Task objective: Nothing in the data should be altered when it is repeated in full.

--*--

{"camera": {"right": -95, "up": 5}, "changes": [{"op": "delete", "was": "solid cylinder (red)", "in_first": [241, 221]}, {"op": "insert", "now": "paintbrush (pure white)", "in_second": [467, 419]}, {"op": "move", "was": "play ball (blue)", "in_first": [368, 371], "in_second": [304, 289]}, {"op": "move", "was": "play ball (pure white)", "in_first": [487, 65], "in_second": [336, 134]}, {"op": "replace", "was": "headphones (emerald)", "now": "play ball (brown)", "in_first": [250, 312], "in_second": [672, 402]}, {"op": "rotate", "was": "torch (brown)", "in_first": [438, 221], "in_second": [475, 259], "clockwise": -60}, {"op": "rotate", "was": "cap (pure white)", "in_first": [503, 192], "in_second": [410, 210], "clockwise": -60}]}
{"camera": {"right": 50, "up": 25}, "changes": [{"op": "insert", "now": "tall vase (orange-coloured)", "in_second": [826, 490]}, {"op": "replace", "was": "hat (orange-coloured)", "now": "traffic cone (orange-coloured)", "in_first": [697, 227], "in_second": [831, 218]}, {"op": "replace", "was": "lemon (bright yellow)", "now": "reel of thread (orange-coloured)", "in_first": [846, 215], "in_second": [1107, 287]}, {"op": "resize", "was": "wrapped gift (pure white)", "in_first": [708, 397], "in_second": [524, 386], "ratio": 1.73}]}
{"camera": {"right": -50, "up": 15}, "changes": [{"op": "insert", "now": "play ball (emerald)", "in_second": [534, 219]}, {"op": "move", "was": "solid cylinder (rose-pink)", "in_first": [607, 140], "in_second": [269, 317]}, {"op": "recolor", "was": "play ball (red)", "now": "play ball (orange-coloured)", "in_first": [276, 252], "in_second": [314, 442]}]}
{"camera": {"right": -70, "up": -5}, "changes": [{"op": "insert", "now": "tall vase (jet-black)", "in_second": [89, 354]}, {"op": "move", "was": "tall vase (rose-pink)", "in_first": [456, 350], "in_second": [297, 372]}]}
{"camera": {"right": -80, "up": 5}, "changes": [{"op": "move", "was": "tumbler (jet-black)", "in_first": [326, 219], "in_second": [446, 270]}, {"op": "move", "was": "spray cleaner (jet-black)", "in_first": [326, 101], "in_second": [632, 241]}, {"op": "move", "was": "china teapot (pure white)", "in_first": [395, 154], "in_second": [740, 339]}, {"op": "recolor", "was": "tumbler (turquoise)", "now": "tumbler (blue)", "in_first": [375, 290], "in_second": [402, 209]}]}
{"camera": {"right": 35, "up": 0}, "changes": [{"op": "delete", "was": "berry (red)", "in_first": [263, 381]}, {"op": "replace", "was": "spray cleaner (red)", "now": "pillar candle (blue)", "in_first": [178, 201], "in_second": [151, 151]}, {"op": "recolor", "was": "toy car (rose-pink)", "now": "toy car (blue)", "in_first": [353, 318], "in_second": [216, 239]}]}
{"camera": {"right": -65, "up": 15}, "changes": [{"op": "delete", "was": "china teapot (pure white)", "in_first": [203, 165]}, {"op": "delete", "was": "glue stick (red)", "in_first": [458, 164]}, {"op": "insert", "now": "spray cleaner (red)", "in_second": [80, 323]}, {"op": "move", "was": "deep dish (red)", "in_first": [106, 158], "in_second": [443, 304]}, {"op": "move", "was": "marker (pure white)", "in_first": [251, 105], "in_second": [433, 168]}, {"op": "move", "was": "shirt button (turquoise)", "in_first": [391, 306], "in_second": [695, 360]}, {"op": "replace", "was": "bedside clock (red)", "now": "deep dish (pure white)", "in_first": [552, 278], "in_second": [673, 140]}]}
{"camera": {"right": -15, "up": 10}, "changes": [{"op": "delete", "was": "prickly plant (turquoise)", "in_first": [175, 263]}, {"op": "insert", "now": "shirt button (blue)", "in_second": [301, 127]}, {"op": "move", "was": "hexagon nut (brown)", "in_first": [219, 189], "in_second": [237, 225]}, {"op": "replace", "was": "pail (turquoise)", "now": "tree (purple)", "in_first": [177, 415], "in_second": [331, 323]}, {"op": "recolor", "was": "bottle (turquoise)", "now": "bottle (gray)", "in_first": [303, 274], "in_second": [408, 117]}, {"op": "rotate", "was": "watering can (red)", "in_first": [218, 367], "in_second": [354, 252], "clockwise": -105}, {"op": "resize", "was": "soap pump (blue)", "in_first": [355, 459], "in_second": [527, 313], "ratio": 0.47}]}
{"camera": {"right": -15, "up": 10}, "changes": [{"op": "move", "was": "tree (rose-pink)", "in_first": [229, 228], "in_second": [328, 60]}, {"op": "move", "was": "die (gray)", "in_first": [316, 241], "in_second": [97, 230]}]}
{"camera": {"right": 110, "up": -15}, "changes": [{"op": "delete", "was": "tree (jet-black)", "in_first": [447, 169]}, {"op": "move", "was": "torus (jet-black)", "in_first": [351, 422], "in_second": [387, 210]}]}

--*--

Output for this exercise:
{"camera": {"right": -95, "up": 5}, "changes": [{"op": "delete", "was": "solid cylinder (red)", "in_first": [241, 221]}, {"op": "insert", "now": "paintbrush (pure white)", "in_second": [467, 419]}, {"op": "move", "was": "play ball (blue)", "in_first": [368, 371], "in_second": [304, 289]}, {"op": "move", "was": "play ball (pure white)", "in_first": [487, 65], "in_second": [336, 134]}, {"op": "replace", "was": "headphones (emerald)", "now": "play ball (brown)", "in_first": [250, 312], "in_second": [672, 402]}, {"op": "rotate", "was": "torch (brown)", "in_first": [438, 221], "in_second": [475, 259], "clockwise": -60}, {"op": "rotate", "was": "cap (pure white)", "in_first": [503, 192], "in_second": [410, 210], "clockwise": -60}]}
{"camera": {"right": 50, "up": 25}, "changes": [{"op": "insert", "now": "tall vase (orange-coloured)", "in_second": [826, 490]}, {"op": "replace", "was": "hat (orange-coloured)", "now": "traffic cone (orange-coloured)", "in_first": [697, 227], "in_second": [831, 218]}, {"op": "replace", "was": "lemon (bright yellow)", "now": "reel of thread (orange-coloured)", "in_first": [846, 215], "in_second": [1107, 287]}, {"op": "resize", "was": "wrapped gift (pure white)", "in_first": [708, 397], "in_second": [524, 386], "ratio": 1.73}]}
{"camera": {"right": -50, "up": 15}, "changes": [{"op": "insert", "now": "play ball (emerald)", "in_second": [534, 219]}, {"op": "move", "was": "solid cylinder (rose-pink)", "in_first": [607, 140], "in_second": [269, 317]}, {"op": "recolor", "was": "play ball (red)", "now": "play ball (orange-coloured)", "in_first": [276, 252], "in_second": [314, 442]}]}
{"camera": {"right": -70, "up": -5}, "changes": [{"op": "insert", "now": "tall vase (jet-black)", "in_second": [89, 354]}, {"op": "move", "was": "tall vase (rose-pink)", "in_first": [456, 350], "in_second": [297, 372]}]}
{"camera": {"right": -80, "up": 5}, "changes": [{"op": "move", "was": "tumbler (jet-black)", "in_first": [326, 219], "in_second": [446, 270]}, {"op": "move", "was": "spray cleaner (jet-black)", "in_first": [326, 101], "in_second": [632, 241]}, {"op": "move", "was": "china teapot (pure white)", "in_first": [395, 154], "in_second": [740, 339]}, {"op": "recolor", "was": "tumbler (turquoise)", "now": "tumbler (blue)", "in_first": [375, 290], "in_second": [402, 209]}]}
{"camera": {"right": 35, "up": 0}, "changes": [{"op": "delete", "was": "berry (red)", "in_first": [263, 381]}, {"op": "replace", "was": "spray cleaner (red)", "now": "pillar candle (blue)", "in_first": [178, 201], "in_second": [151, 151]}, {"op": "recolor", "was": "toy car (rose-pink)", "now": "toy car (blue)", "in_first": [353, 318], "in_second": [216, 239]}]}
{"camera": {"right": -65, "up": 15}, "changes": [{"op": "delete", "was": "china teapot (pure white)", "in_first": [203, 165]}, {"op": "delete", "was": "glue stick (red)", "in_first": [458, 164]}, {"op": "insert", "now": "spray cleaner (red)", "in_second": [80, 323]}, {"op": "move", "was": "deep dish (red)", "in_first": [106, 158], "in_second": [443, 304]}, {"op": "move", "was": "marker (pure white)", "in_first": [251, 105], "in_second": [433, 168]}, {"op": "move", "was": "shirt button (turquoise)", "in_first": [391, 306], "in_second": [695, 360]}, {"op": "replace", "was": "bedside clock (red)", "now": "deep dish (pure white)", "in_first": [552, 278], "in_second": [673, 140]}]}
{"camera": {"right": -15, "up": 10}, "changes": [{"op": "delete", "was": "prickly plant (turquoise)", "in_first": [175, 263]}, {"op": "insert", "now": "shirt button (blue)", "in_second": [301, 127]}, {"op": "move", "was": "hexagon nut (brown)", "in_first": [219, 189], "in_second": [237, 225]}, {"op": "replace", "was": "pail (turquoise)", "now": "tree (purple)", "in_first": [177, 415], "in_second": [331, 323]}, {"op": "recolor", "was": "bottle (turquoise)", "now": "bottle (gray)", "in_first": [303, 274], "in_second": [408, 117]}, {"op": "rotate", "was": "watering can (red)", "in_first": [218, 367], "in_second": [354, 252], "clockwise": -105}, {"op": "resize", "was": "soap pump (blue)", "in_first": [355, 459], "in_second": [527, 313], "ratio": 0.47}]}
{"camera": {"right": -15, "up": 10}, "changes": [{"op": "move", "was": "tree (rose-pink)", "in_first": [229, 228], "in_second": [328, 60]}, {"op": "move", "was": "die (gray)", "in_first": [316, 241], "in_second": [97, 230]}]}
{"camera": {"right": 110, "up": -15}, "changes": [{"op": "delete", "was": "tree (jet-black)", "in_first": [447, 169]}, {"op": "move", "was": "torus (jet-black)", "in_first": [351, 422], "in_second": [387, 210]}]}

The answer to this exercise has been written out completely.